# [Given exercise]
Can you write out only the entries running from the line containing "This screenshot has height=1620, width=2292." through the line containing "header [638, 1180]", substituting "image" for each "screenshot" and leaving everything else unchanged?

# [Material for this task]
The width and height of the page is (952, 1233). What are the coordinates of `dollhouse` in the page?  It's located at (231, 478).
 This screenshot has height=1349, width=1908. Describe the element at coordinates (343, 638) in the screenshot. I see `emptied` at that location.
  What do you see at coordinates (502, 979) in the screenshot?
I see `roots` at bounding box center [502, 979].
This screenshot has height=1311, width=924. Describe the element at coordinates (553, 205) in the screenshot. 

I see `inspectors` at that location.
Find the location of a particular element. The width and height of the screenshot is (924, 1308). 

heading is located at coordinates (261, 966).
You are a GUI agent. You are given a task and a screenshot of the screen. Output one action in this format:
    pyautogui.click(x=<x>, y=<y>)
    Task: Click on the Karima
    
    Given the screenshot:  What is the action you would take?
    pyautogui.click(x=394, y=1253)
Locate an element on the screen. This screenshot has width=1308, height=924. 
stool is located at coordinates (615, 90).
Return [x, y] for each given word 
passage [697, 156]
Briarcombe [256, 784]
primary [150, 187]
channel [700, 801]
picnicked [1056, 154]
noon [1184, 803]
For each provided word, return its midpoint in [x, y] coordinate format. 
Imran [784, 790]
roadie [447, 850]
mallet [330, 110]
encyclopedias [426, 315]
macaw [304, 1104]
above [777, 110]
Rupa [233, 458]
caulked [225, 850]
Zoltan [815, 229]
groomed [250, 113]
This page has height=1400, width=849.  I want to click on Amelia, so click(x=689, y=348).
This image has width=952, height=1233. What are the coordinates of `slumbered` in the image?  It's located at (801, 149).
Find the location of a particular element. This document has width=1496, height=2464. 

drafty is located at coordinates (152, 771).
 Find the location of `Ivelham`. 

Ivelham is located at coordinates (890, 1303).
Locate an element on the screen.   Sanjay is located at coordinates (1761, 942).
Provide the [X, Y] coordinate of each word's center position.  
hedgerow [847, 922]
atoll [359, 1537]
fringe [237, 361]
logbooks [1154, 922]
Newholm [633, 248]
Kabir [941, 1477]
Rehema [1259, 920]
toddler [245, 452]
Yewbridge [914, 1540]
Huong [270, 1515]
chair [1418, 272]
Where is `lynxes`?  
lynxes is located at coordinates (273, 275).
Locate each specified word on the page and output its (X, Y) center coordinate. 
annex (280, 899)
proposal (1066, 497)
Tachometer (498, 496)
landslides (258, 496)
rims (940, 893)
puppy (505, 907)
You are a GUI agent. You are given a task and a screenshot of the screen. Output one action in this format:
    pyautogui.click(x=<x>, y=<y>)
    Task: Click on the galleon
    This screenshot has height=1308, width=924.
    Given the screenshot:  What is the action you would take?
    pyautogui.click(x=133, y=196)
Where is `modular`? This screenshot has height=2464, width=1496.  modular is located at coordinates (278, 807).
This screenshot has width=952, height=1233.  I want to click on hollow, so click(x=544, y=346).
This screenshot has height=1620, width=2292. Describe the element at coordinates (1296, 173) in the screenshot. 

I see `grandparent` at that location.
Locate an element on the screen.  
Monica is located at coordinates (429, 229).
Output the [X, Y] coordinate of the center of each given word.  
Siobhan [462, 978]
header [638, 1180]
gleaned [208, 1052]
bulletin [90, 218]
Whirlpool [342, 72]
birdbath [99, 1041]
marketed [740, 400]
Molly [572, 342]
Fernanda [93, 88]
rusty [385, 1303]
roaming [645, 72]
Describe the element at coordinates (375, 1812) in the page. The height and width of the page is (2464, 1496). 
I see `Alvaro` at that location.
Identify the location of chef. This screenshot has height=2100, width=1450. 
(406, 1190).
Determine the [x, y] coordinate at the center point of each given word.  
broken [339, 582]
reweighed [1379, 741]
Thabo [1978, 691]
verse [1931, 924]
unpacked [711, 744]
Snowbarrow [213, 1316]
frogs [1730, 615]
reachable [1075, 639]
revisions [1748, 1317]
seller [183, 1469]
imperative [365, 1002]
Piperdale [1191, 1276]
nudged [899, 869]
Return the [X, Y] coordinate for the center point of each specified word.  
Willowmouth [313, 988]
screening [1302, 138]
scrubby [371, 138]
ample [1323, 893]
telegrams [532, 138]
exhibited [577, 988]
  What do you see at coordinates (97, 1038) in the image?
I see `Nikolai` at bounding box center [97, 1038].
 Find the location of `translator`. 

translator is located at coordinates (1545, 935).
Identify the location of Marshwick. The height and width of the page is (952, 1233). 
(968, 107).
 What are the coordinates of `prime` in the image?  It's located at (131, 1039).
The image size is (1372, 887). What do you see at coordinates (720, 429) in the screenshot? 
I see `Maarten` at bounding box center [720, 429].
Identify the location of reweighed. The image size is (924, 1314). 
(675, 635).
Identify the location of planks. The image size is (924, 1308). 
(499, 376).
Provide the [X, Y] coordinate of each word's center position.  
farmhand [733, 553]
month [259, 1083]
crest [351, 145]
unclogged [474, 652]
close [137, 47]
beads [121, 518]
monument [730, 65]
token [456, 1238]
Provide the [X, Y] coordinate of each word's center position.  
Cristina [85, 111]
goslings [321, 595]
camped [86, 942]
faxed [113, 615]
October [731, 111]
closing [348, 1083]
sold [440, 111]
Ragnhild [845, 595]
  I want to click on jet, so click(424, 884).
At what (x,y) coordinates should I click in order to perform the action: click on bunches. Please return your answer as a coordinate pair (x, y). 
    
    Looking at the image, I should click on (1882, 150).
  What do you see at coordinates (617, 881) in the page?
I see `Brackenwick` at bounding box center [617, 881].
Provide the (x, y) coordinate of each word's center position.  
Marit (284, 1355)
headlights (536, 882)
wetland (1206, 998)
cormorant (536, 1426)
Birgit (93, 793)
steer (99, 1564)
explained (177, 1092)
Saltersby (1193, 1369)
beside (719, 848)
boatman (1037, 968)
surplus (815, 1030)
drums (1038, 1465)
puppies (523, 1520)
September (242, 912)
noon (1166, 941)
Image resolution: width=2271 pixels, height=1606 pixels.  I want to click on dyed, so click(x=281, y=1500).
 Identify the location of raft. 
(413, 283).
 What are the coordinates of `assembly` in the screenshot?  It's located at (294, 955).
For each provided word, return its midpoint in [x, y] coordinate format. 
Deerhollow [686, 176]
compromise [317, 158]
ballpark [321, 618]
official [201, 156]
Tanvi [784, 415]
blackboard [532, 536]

# [Reply to the task]
This image has height=1620, width=2292. Describe the element at coordinates (1296, 173) in the image. 

I see `grandparent` at that location.
Locate an element on the screen.  
Monica is located at coordinates (429, 229).
Output the [X, Y] coordinate of the center of each given word.  
Siobhan [462, 978]
header [638, 1180]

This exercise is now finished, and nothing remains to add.